◆ Work to complete
All of the data is to be printed exactly, though the images must be left off.

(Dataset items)

..........

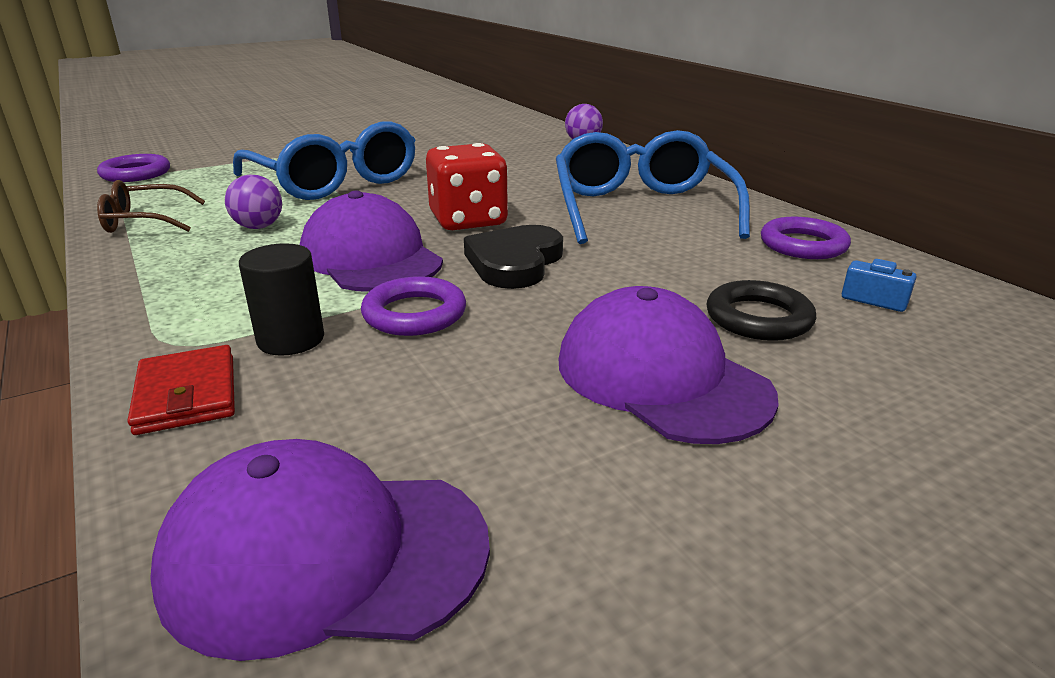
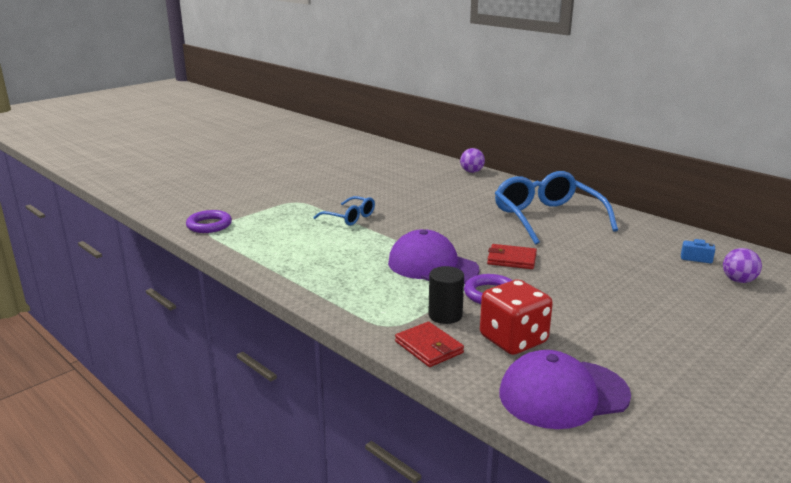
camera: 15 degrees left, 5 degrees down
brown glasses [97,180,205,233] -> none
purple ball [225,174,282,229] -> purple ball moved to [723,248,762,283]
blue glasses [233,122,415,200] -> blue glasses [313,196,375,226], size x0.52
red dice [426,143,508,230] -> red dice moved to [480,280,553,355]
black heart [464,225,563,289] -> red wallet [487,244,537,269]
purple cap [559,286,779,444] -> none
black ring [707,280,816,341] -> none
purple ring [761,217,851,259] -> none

..........

◆ Answer to the exercise
camera: 15 degrees left, 5 degrees down
brown glasses [97,180,205,233] -> none
purple ball [225,174,282,229] -> purple ball moved to [723,248,762,283]
blue glasses [233,122,415,200] -> blue glasses [313,196,375,226], size x0.52
red dice [426,143,508,230] -> red dice moved to [480,280,553,355]
black heart [464,225,563,289] -> red wallet [487,244,537,269]
purple cap [559,286,779,444] -> none
black ring [707,280,816,341] -> none
purple ring [761,217,851,259] -> none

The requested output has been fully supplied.